Begin the copy at the line containing "(704, 181) = (671, 119): yellow" in the data below and end it at the line containing "(627, 350) = (716, 418): blue pan -> none", keeping each line exact and leaving out pictures.
----------------------------------------
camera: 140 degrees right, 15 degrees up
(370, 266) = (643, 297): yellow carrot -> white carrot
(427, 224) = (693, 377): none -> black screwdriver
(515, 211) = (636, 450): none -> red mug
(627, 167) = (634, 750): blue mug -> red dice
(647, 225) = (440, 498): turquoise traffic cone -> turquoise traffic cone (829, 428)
----------------------------------------
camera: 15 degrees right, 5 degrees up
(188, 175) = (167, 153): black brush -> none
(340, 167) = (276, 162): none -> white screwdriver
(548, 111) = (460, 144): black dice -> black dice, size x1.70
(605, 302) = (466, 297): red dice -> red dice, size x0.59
----------------------------------------
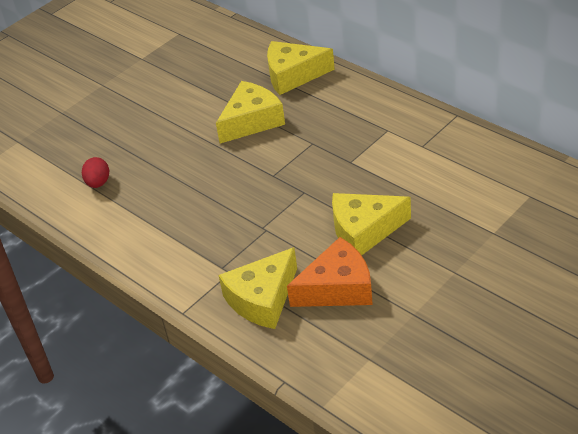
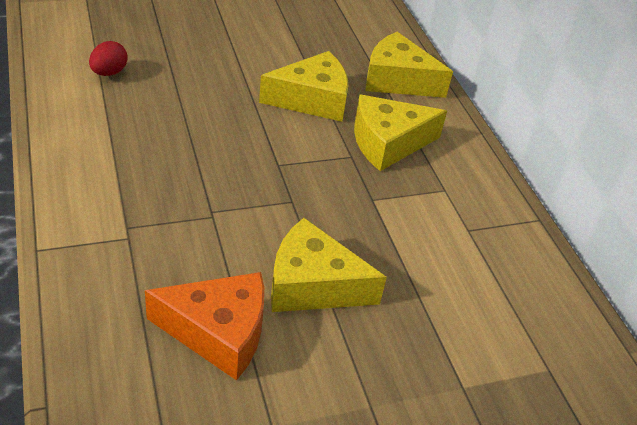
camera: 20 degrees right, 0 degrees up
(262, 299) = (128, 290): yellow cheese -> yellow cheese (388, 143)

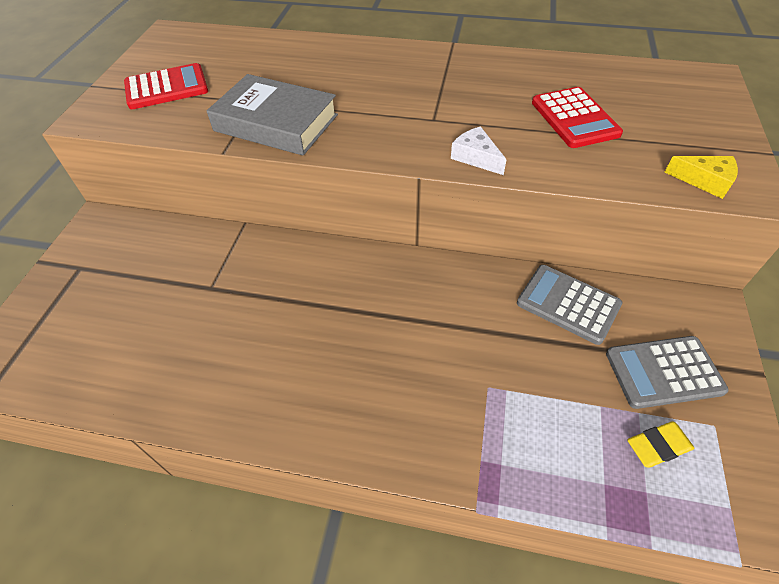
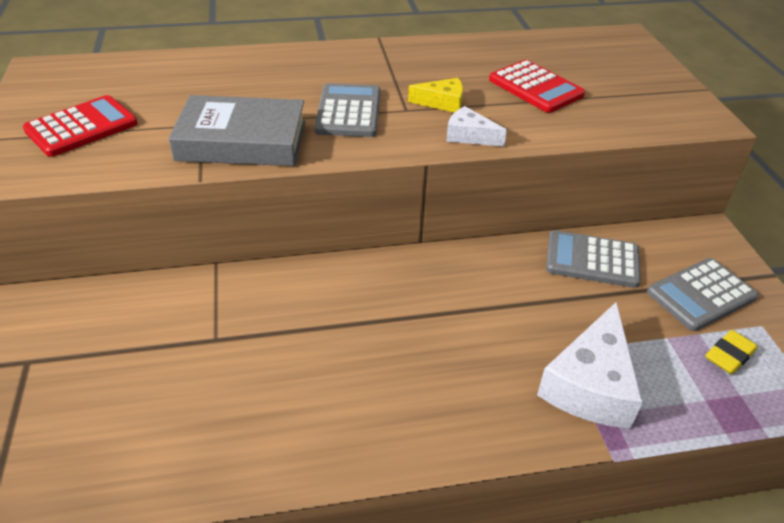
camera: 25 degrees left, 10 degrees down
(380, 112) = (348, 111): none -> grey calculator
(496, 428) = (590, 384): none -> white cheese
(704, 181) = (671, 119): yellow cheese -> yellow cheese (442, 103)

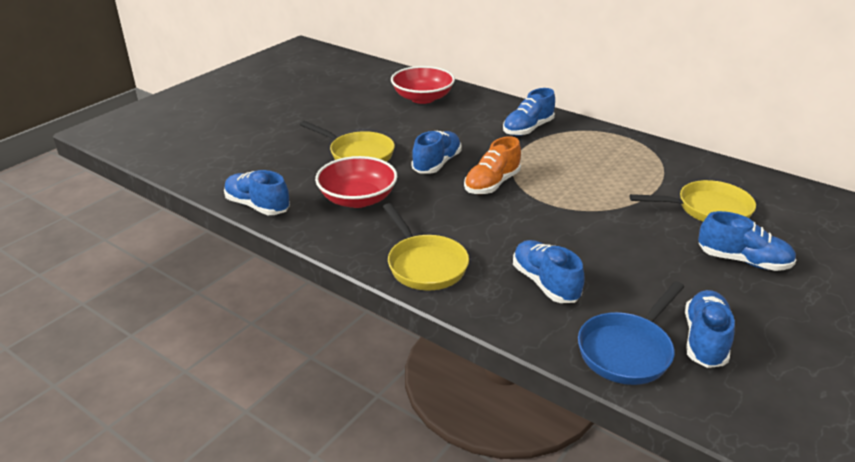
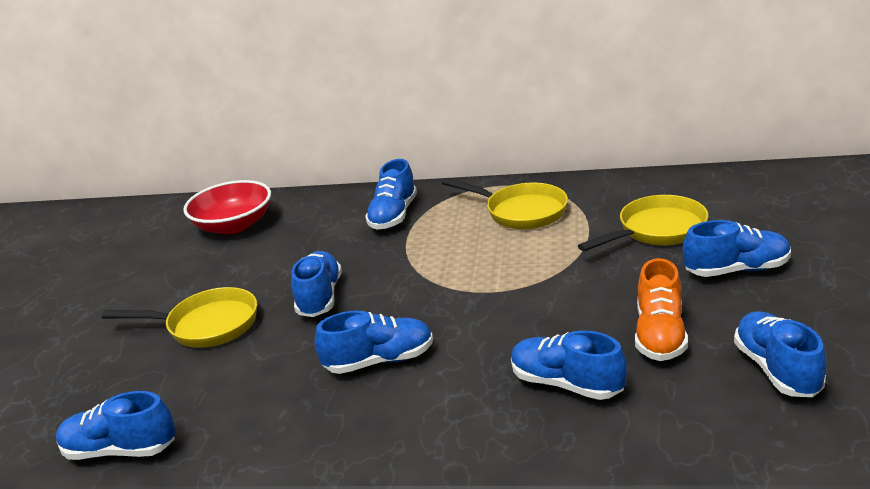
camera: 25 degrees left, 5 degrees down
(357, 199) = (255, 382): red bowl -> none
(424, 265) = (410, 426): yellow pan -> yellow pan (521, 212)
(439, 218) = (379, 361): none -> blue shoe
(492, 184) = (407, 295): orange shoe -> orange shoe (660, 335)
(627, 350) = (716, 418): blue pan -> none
----------------------------------------
## Result for this task
(704, 181) = (671, 119): yellow cheese -> yellow cheese (442, 103)

camera: 25 degrees left, 5 degrees down
(357, 199) = (255, 382): red bowl -> none
(424, 265) = (410, 426): yellow pan -> yellow pan (521, 212)
(439, 218) = (379, 361): none -> blue shoe
(492, 184) = (407, 295): orange shoe -> orange shoe (660, 335)
(627, 350) = (716, 418): blue pan -> none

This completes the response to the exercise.